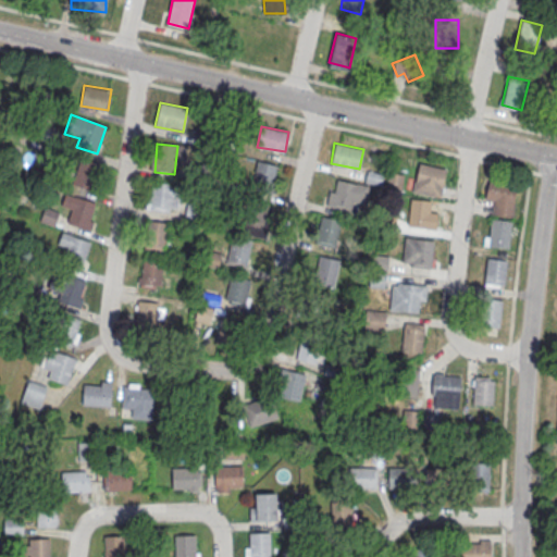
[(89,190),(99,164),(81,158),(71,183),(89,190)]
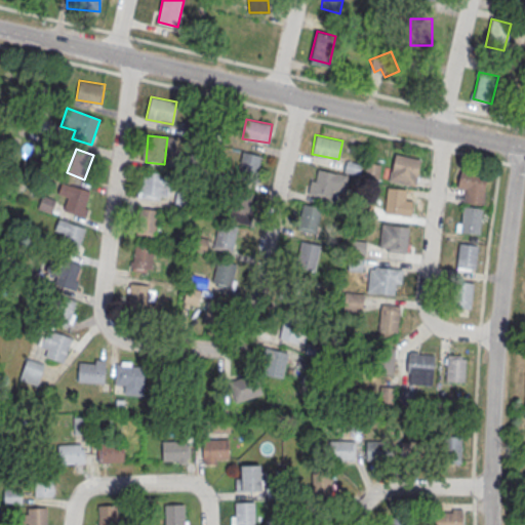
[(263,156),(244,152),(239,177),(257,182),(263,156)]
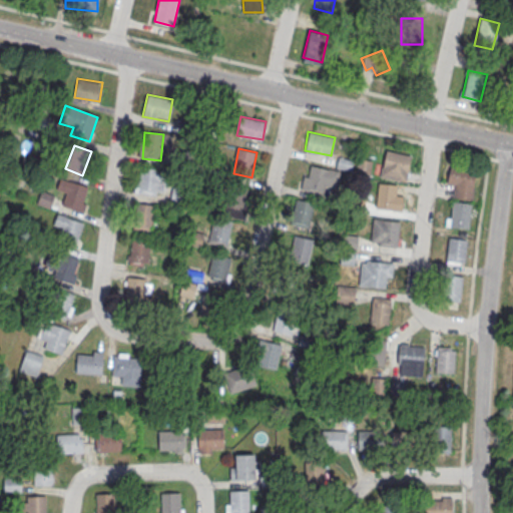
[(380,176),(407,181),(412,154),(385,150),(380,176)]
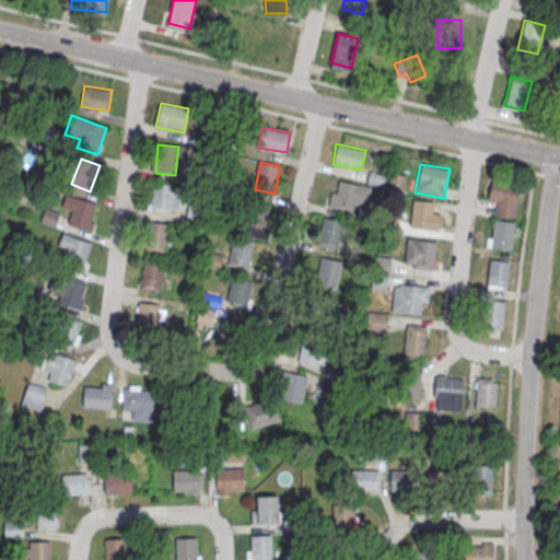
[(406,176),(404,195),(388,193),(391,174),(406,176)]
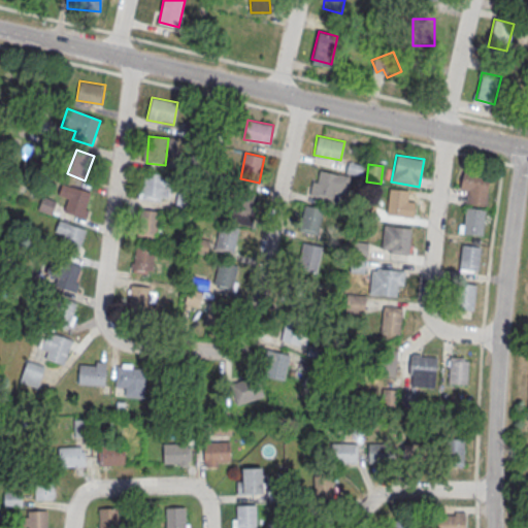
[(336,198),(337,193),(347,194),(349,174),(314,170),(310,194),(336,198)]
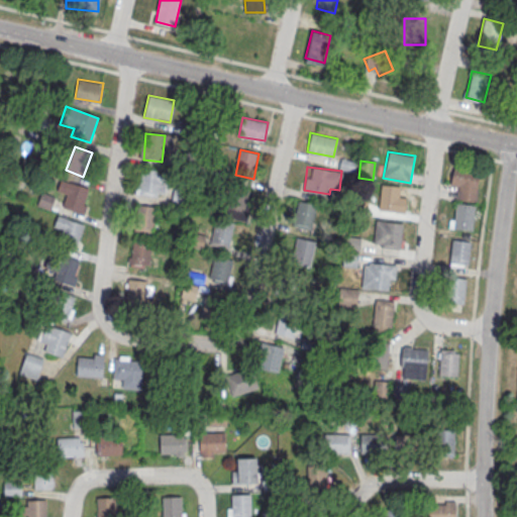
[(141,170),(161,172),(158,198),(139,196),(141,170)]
□ □ □ □ □ □ □
=== Description of the task ===
Copy the material exactly as written and leave every picture behind.

=== Answer ===
[(89,190),(99,164),(81,158),(71,183),(89,190)]
[(263,156),(244,152),(239,177),(257,182),(263,156)]
[(380,176),(407,181),(412,154),(385,150),(380,176)]
[(406,176),(404,195),(388,193),(391,174),(406,176)]
[(336,198),(337,193),(347,194),(349,174),(314,170),(310,194),(336,198)]
[(141,170),(161,172),(158,198),(139,196),(141,170)]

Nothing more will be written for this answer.